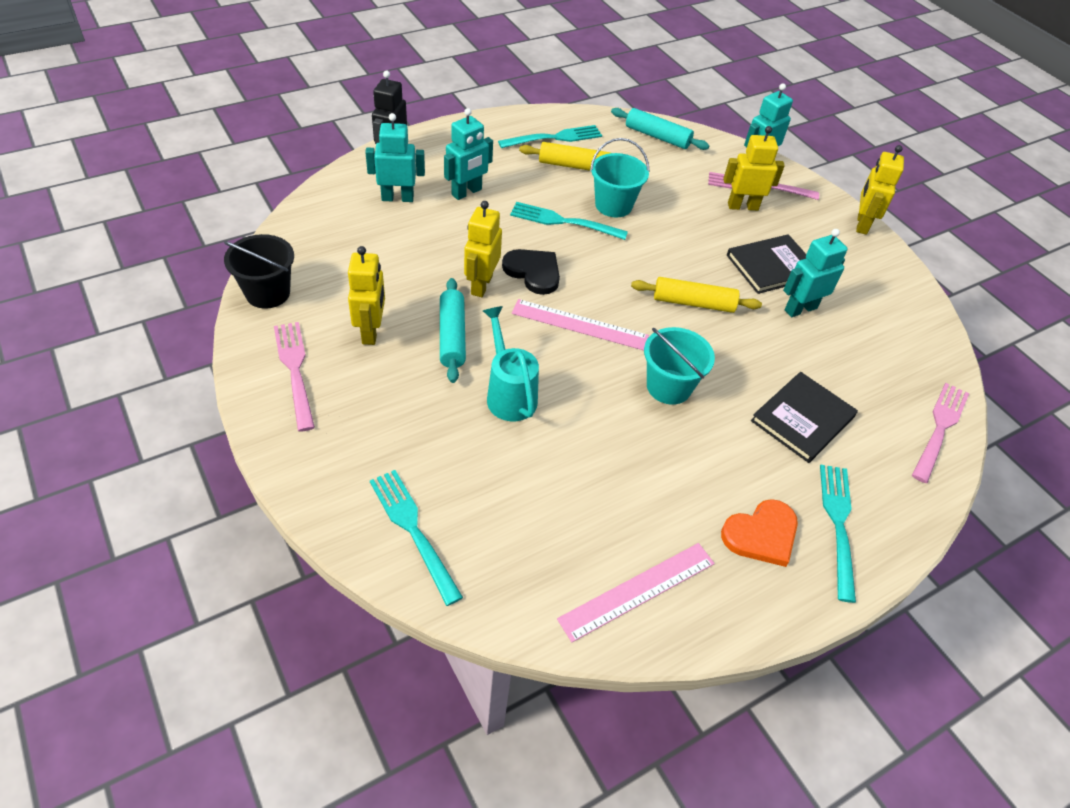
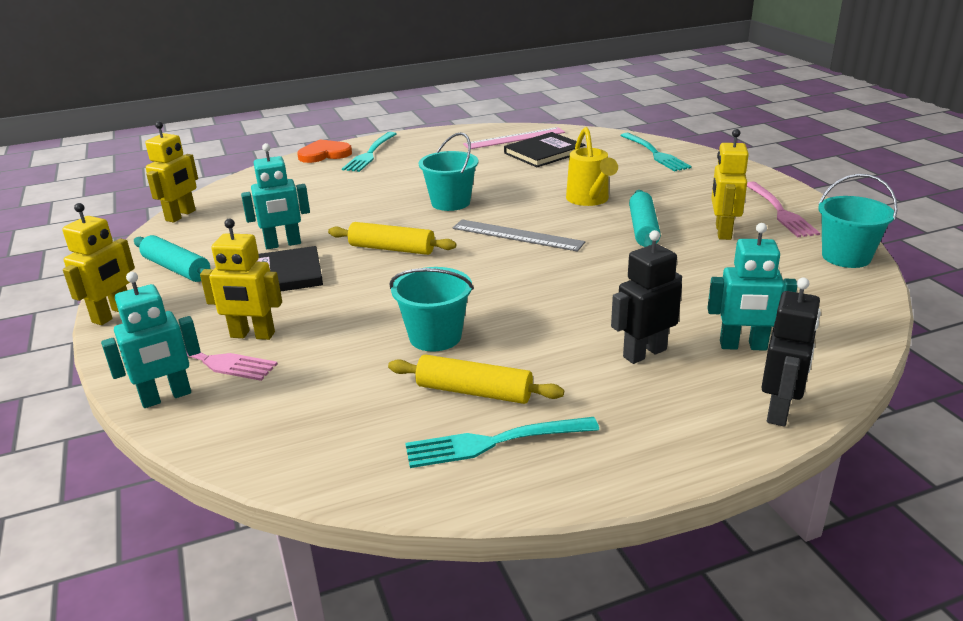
camera: 165 degrees left, 20 degrees down
(268, 293) = (846, 257): black bucket -> turquoise bucket
(467, 192) = (644, 353): turquoise robot -> black robot
(481, 285) = (617, 262): yellow robot -> yellow robot (181, 215)
(509, 394) = (589, 200): turquoise watering can -> yellow watering can
(533, 272) = (558, 272): black heart -> none
(563, 222) = (511, 318): turquoise fork -> none
(579, 324) = (517, 235): pink ruler -> grey ruler
(657, 136) = (302, 445): turquoise rolling pin -> turquoise rolling pin (177, 269)
(761, 534) = (425, 151): orange heart -> orange heart (324, 154)
(802, 419) = (350, 188): black book -> black book (544, 152)
(940, 428) = (244, 184): pink fork -> none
::::
If a line in the data above includes the string "none", copy it.

(533, 272) = (558, 272): black heart -> none
(563, 222) = (511, 318): turquoise fork -> none
(940, 428) = (244, 184): pink fork -> none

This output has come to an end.